**What is being asked:**
Only those lines in the data below from the line containing "none -> green cutting board [194,213,310,281]" through the line containing "none -> orange button [381,155,410,179]", both included, should be restated word for word.

**Data in this exercise:**
- - - - - - -

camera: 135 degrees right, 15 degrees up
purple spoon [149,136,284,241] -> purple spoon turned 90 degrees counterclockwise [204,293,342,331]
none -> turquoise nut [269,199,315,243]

- - - - - - -

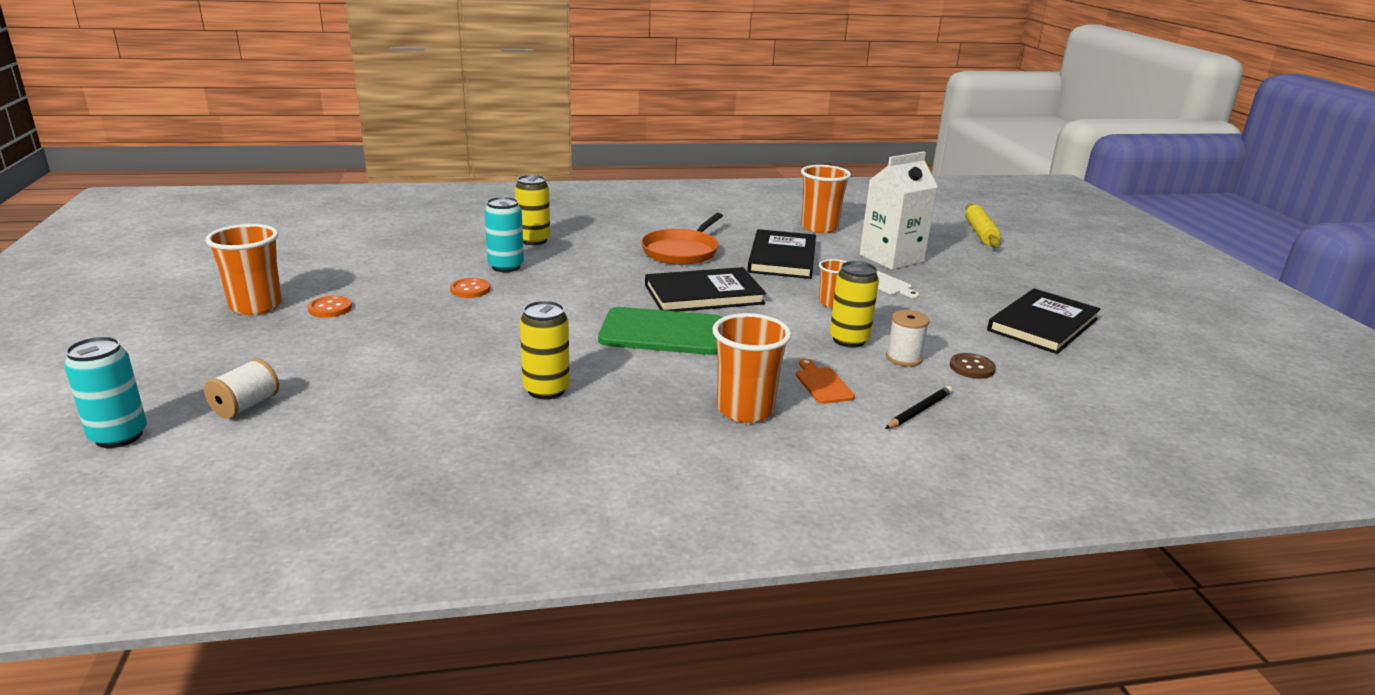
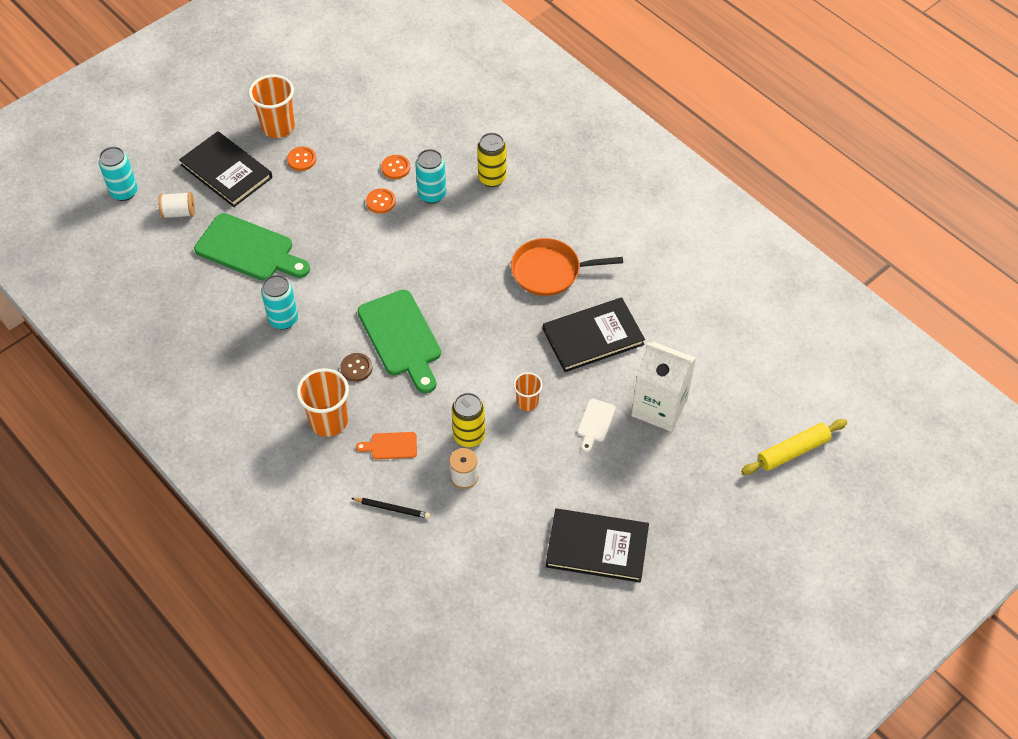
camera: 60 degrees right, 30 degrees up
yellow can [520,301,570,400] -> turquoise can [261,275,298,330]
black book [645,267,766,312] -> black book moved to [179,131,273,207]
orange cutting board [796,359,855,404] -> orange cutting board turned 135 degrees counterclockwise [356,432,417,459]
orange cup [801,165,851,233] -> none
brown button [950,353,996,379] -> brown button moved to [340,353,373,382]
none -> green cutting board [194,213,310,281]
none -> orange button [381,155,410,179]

- - - - - - -

**Response:**
none -> green cutting board [194,213,310,281]
none -> orange button [381,155,410,179]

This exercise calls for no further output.